(Recorded data)
* * * * * * *

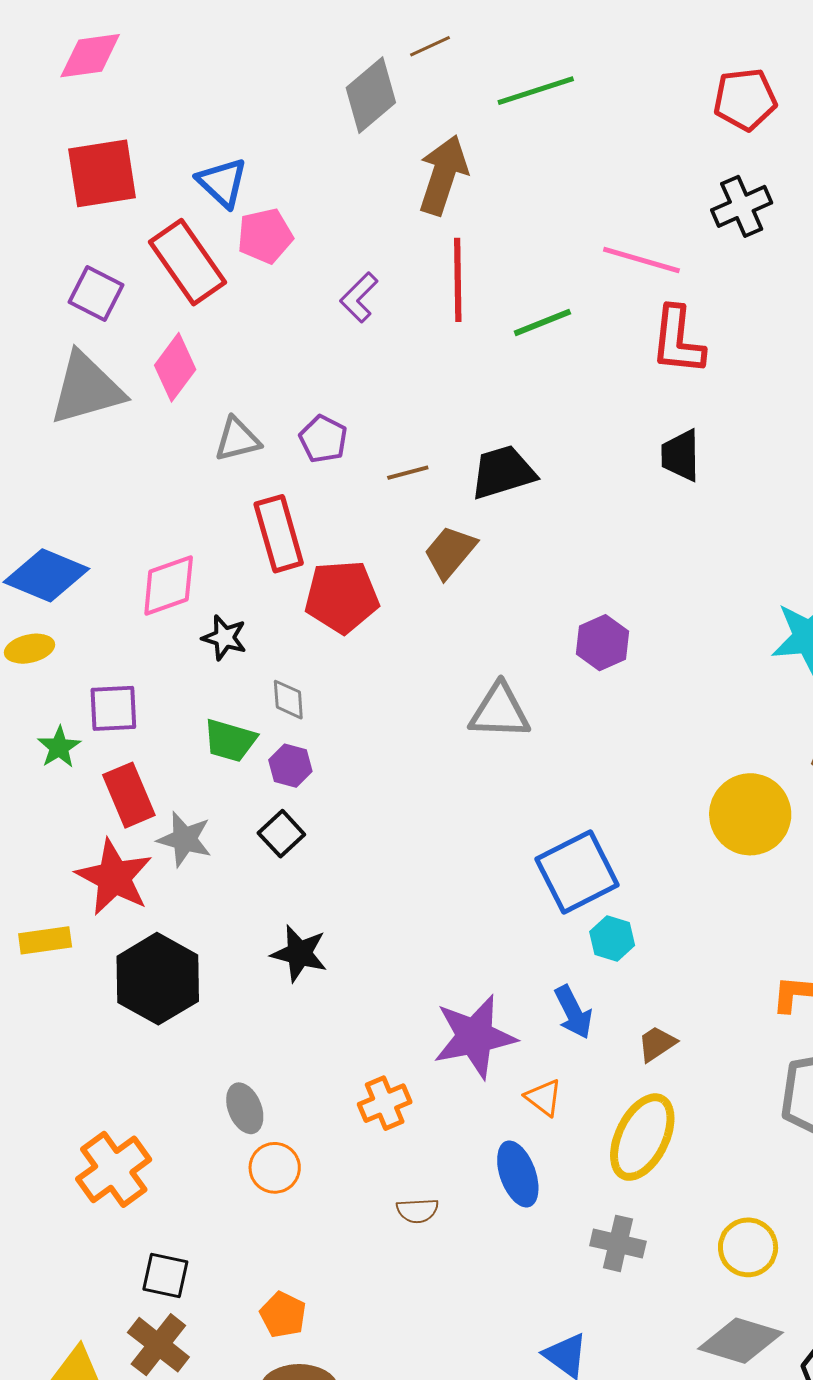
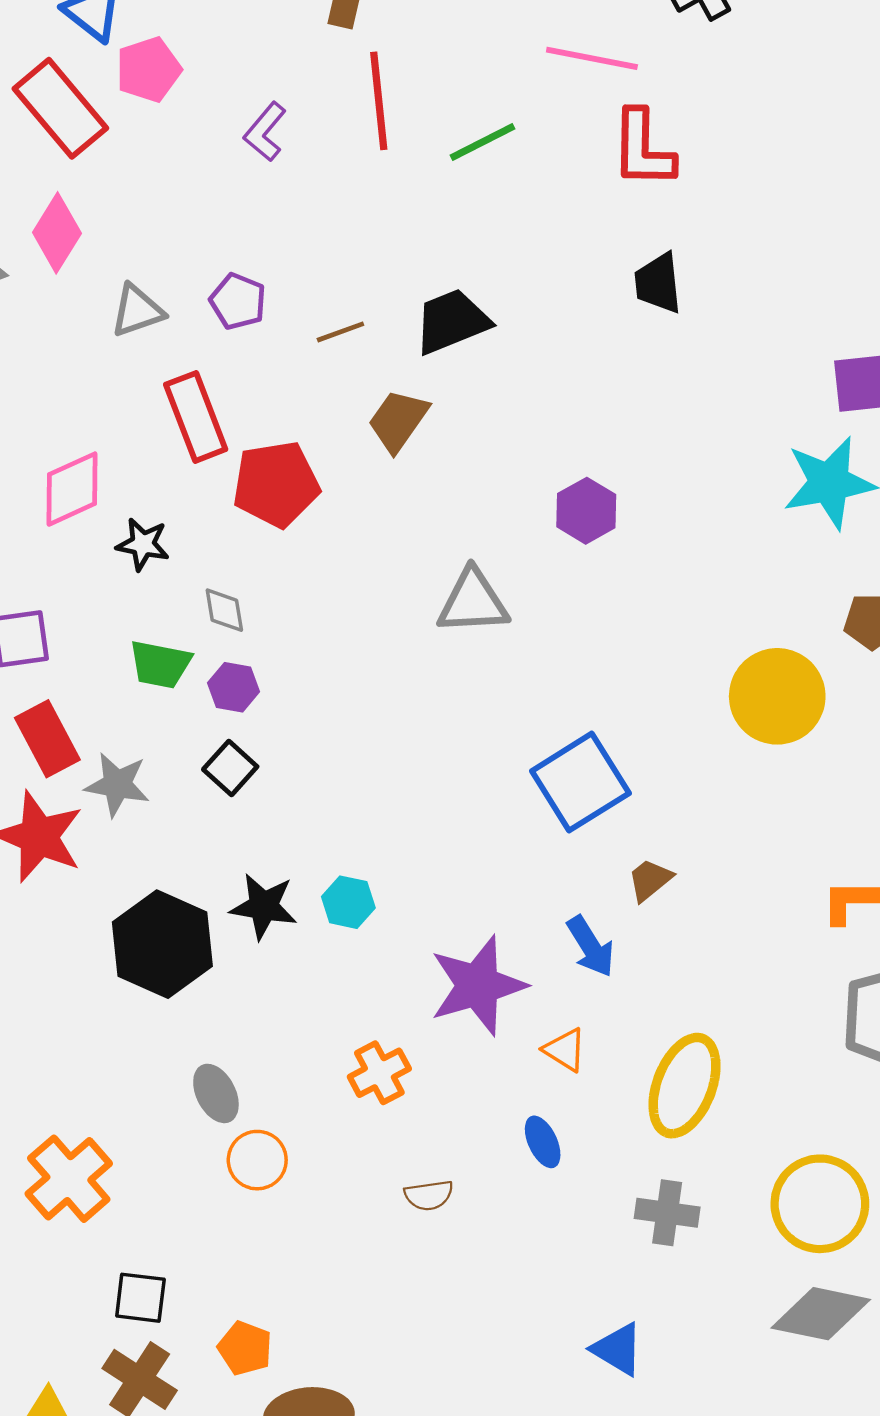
cyan hexagon: (612, 939) -> (348, 902), moved
black hexagon: (158, 979) -> (162, 944), moved
brown trapezoid: (657, 1044) -> (650, 880), moved
blue ellipse: (518, 1174) -> (543, 1142), size x0.7
yellow circle: (748, 1247) -> (820, 1204), size x1.4
orange pentagon: (283, 1315) -> (245, 1348), moved

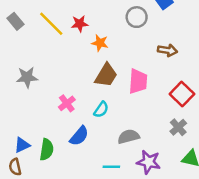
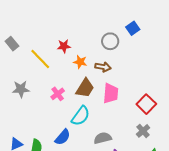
yellow line: (51, 24) -> (40, 59), moved
brown arrow: (167, 50) -> (103, 67), moved
pink cross: (67, 103) -> (58, 94), moved
cyan semicircle: (101, 110) -> (81, 116), size x1.5

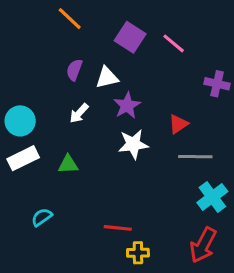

* * * * * * *

• [AIM OF THE EXERCISE] Before answering, please find the line containing "orange pentagon: (283, 1315)" above, then copy exactly from it through the last line of the entries, both included, without pictures.

• [EXERCISE SOLUTION]
orange pentagon: (283, 1315) -> (245, 1348), moved

yellow line: (51, 24) -> (40, 59), moved
brown arrow: (167, 50) -> (103, 67), moved
pink cross: (67, 103) -> (58, 94), moved
cyan semicircle: (101, 110) -> (81, 116), size x1.5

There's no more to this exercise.